#### TASK OBJECTIVE:
Restate the records below word for word, and omit the images they hold.

#### THE DATA:
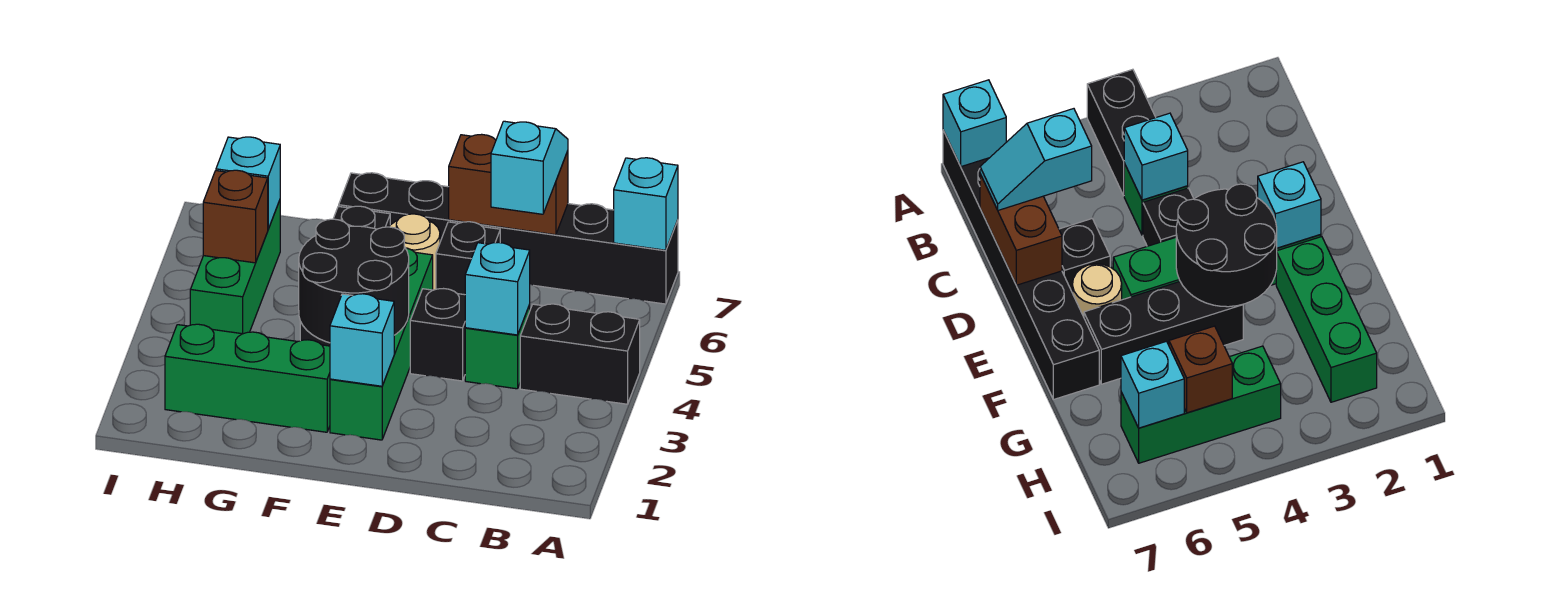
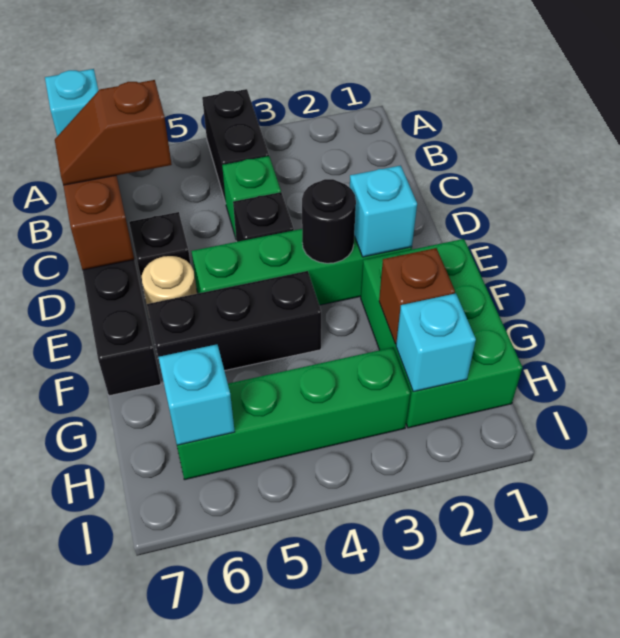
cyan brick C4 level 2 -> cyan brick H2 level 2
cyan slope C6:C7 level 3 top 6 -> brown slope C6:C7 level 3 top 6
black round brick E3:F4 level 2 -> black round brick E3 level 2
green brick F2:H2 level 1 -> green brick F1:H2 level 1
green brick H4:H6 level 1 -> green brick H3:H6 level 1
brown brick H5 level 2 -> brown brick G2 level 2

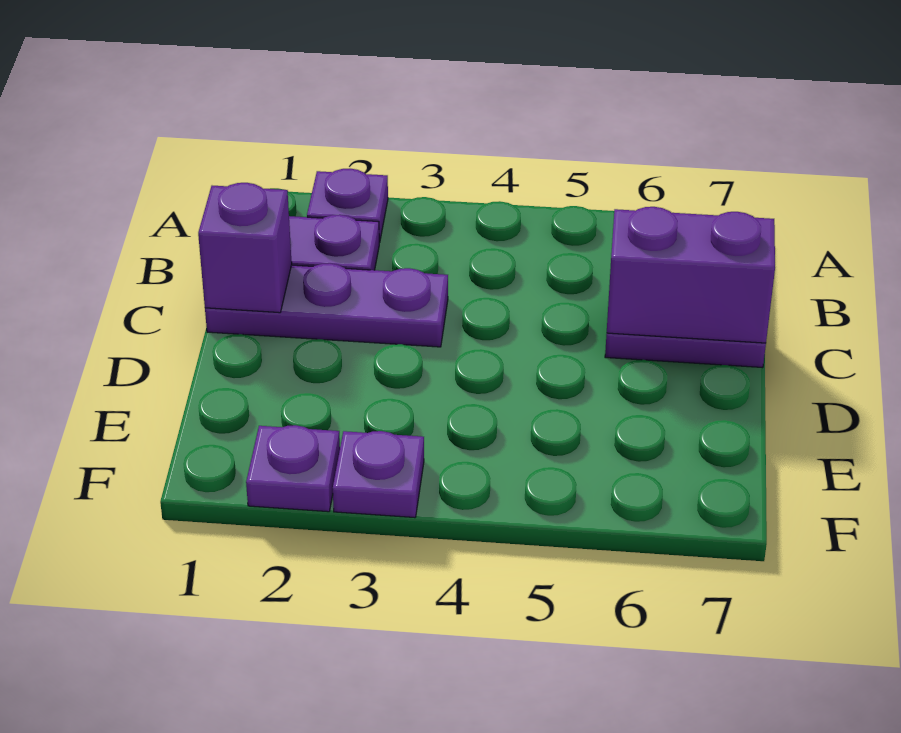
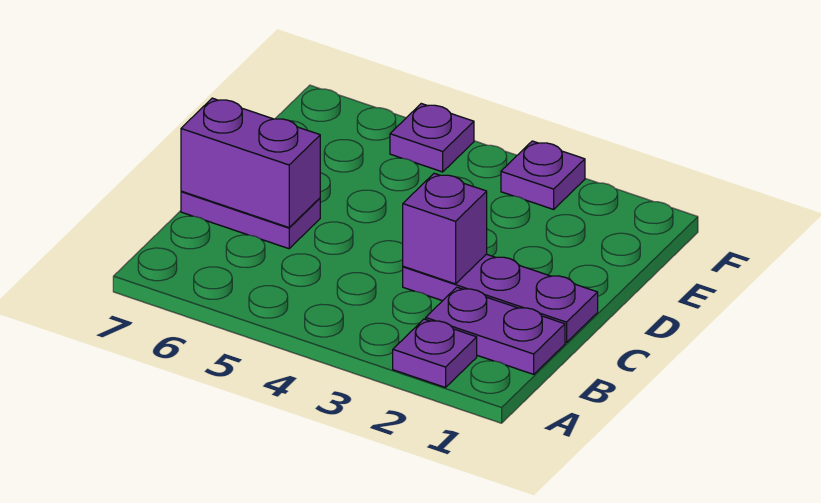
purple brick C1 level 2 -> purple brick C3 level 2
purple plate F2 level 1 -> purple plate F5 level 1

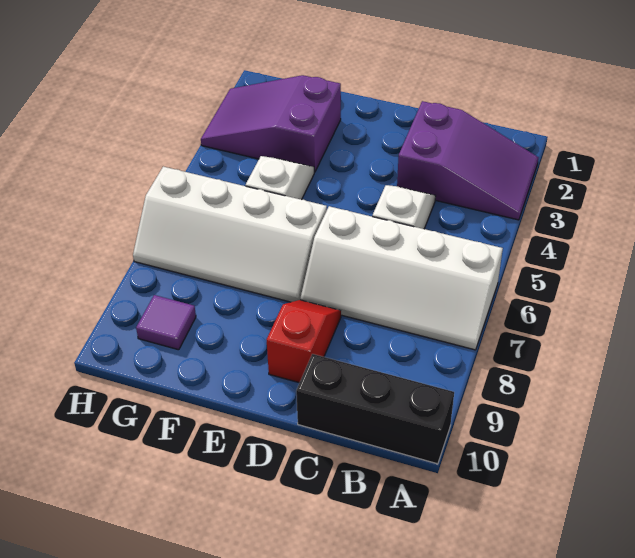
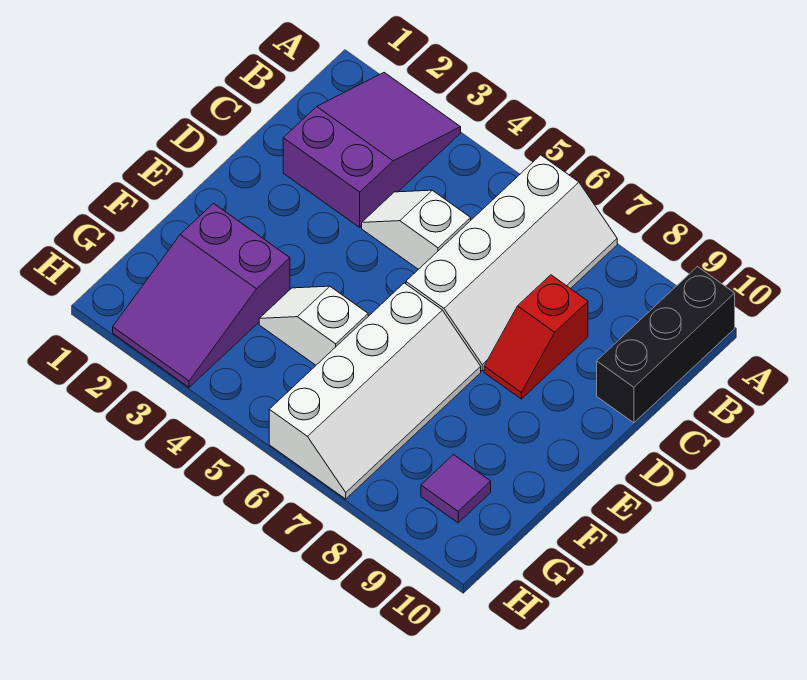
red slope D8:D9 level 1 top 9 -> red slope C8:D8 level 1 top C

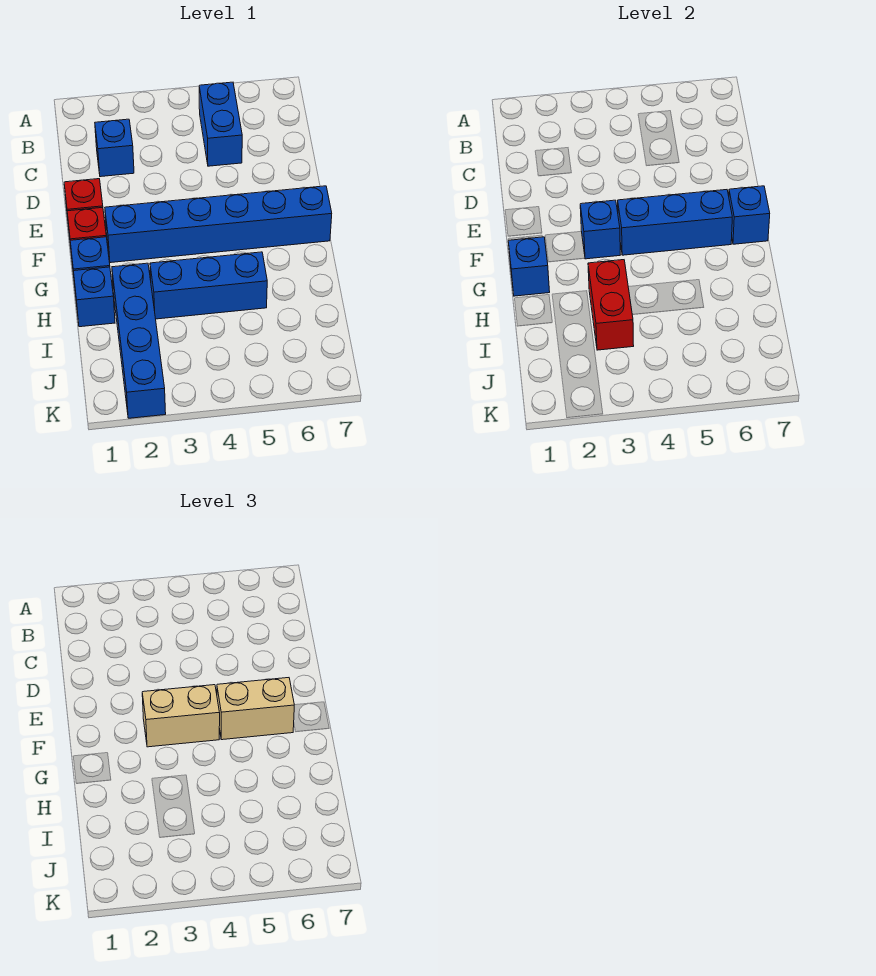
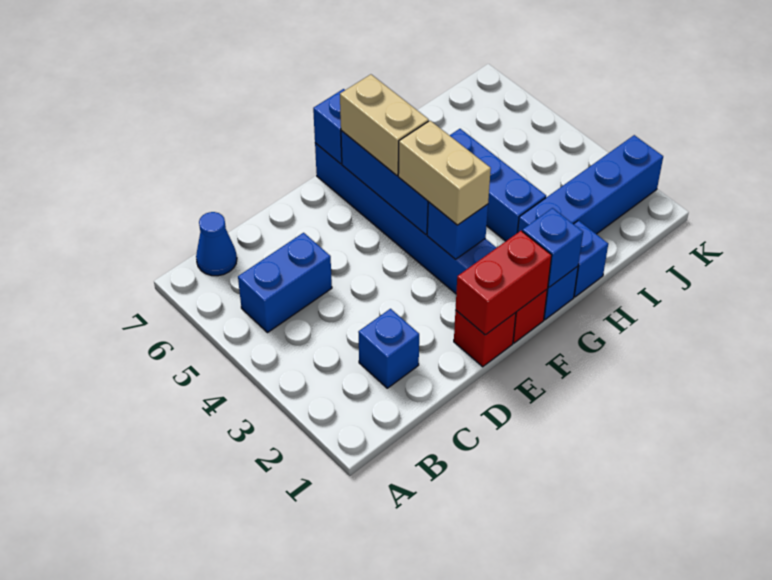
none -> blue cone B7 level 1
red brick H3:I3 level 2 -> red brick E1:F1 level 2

#### WORKED SOLUTION:
cyan brick C4 level 2 -> cyan brick H2 level 2
cyan slope C6:C7 level 3 top 6 -> brown slope C6:C7 level 3 top 6
black round brick E3:F4 level 2 -> black round brick E3 level 2
green brick F2:H2 level 1 -> green brick F1:H2 level 1
green brick H4:H6 level 1 -> green brick H3:H6 level 1
brown brick H5 level 2 -> brown brick G2 level 2

purple brick C1 level 2 -> purple brick C3 level 2
purple plate F2 level 1 -> purple plate F5 level 1

red slope D8:D9 level 1 top 9 -> red slope C8:D8 level 1 top C

none -> blue cone B7 level 1
red brick H3:I3 level 2 -> red brick E1:F1 level 2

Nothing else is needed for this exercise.